====== RECORDS FOR PROCESSING

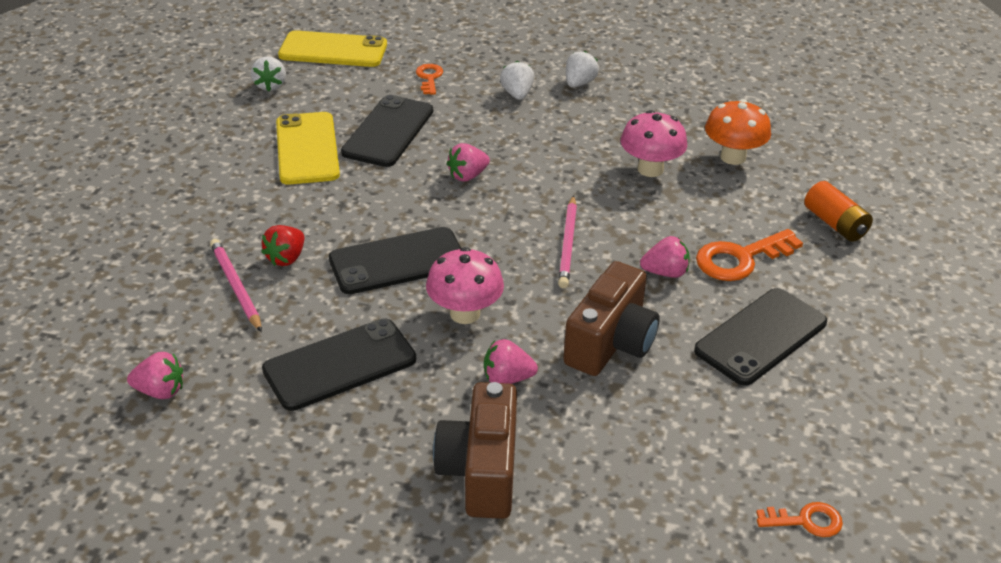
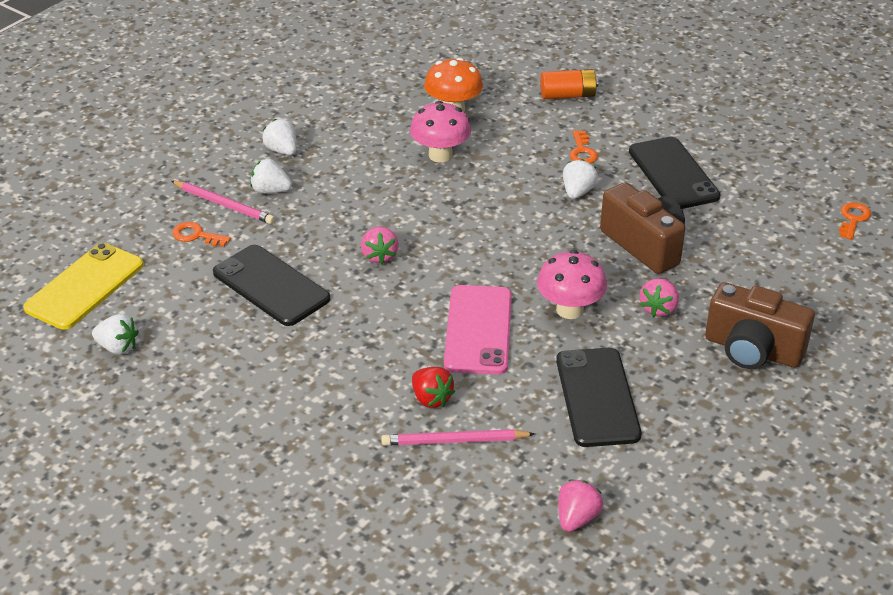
camera: 65 degrees left, 0 degrees up
(307, 148) = (260, 346): yellow phone -> none
(398, 261) = (478, 330): black phone -> pink phone
(567, 244) = (513, 229): pink pencil -> pink pencil (223, 204)
(665, 272) = (577, 192): pink strawberry -> white strawberry
(740, 259) = (582, 151): orange key -> orange key, size x0.58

============

DESCRIPTION OF THE TASK: In the records, which lines mention the word "phone"? Copy those lines.

ANSWER:
(307, 148) = (260, 346): yellow phone -> none
(398, 261) = (478, 330): black phone -> pink phone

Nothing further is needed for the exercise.